• **PROBLEM STATEMENT**: Report how many lines below contain the word "BARO". Write only that number.

^^^^

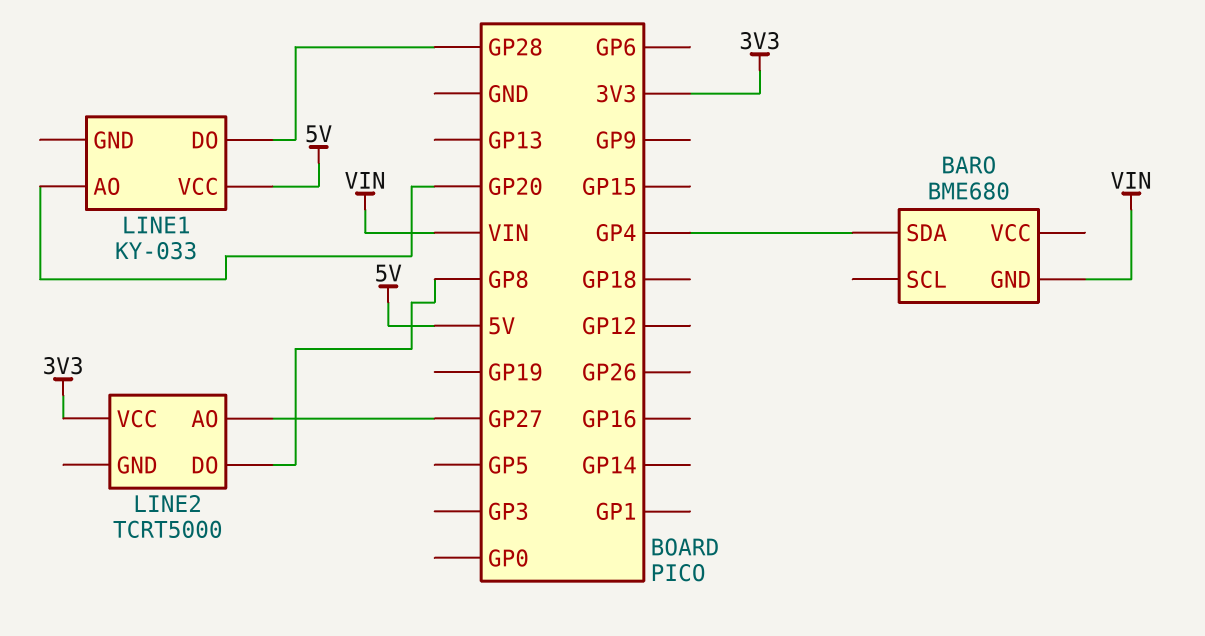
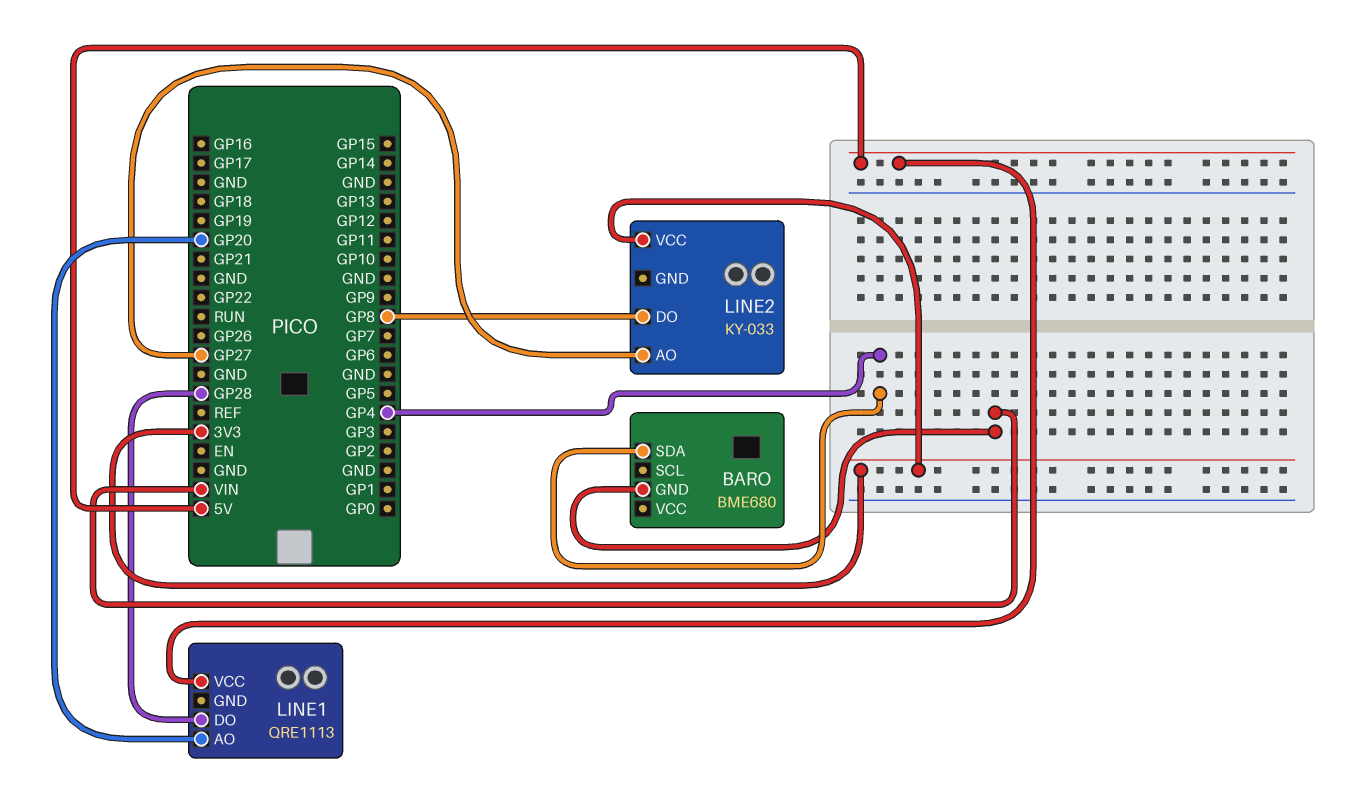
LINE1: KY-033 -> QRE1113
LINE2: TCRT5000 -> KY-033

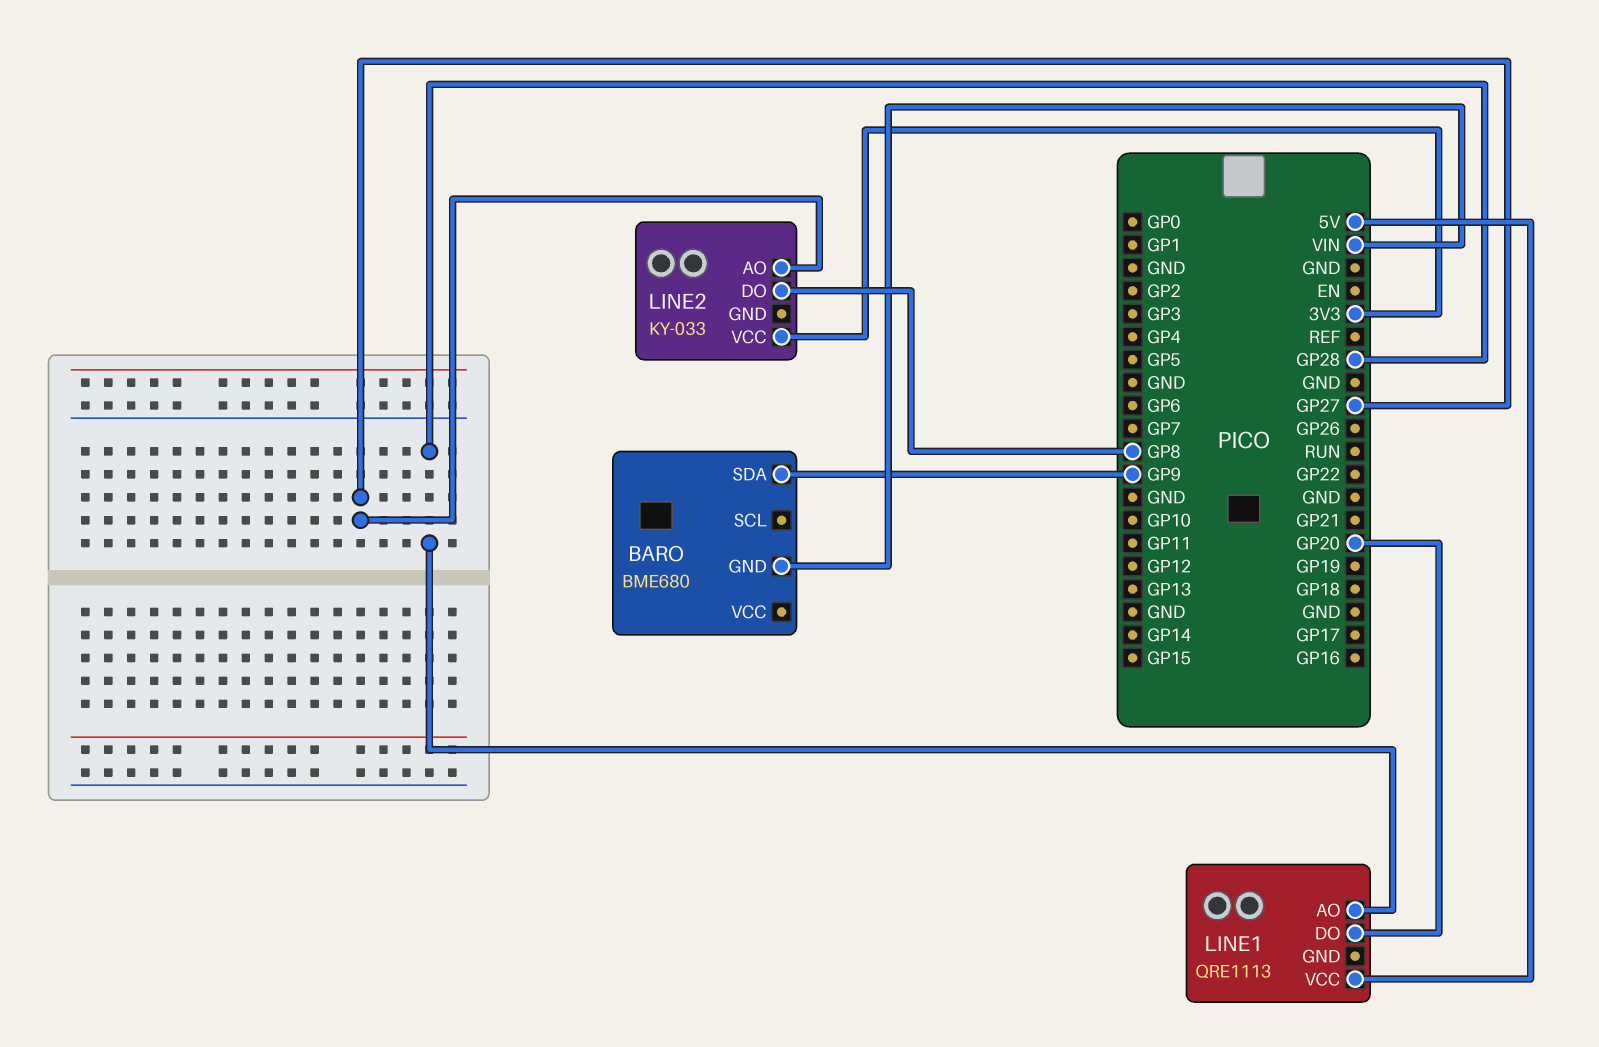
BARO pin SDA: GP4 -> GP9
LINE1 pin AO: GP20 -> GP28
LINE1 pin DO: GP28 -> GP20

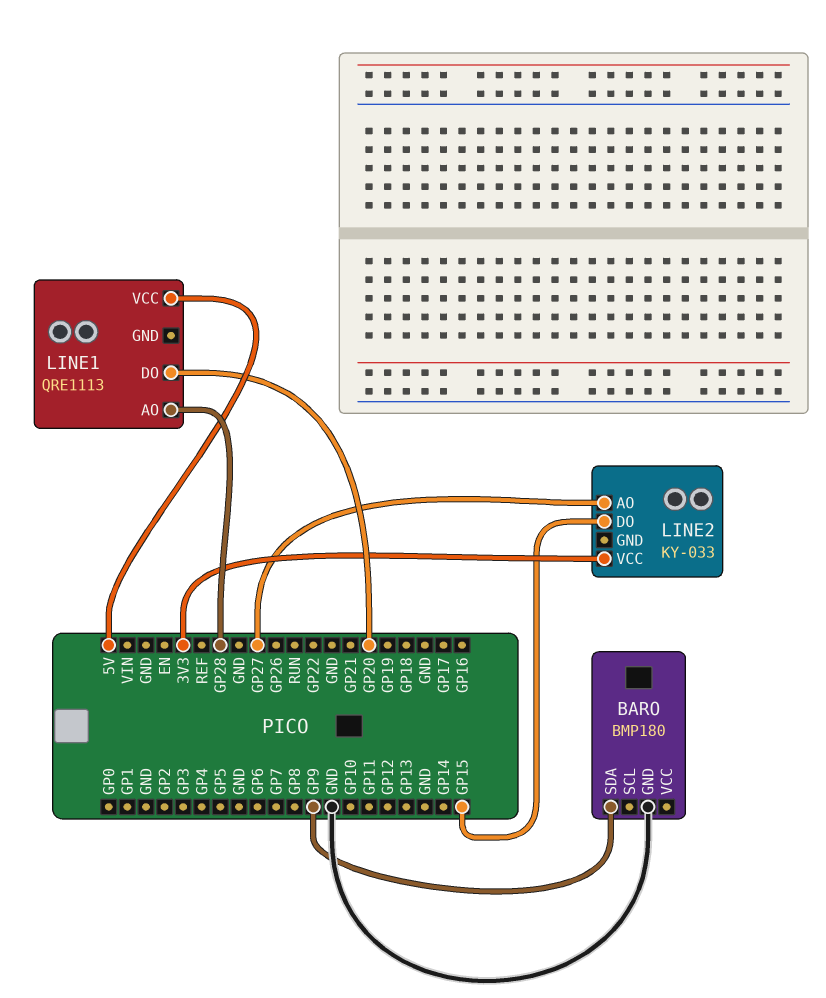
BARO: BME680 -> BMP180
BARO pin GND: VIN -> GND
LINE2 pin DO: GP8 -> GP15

^^^^

• **SOLUTION FOR THIS PROBLEM**: 3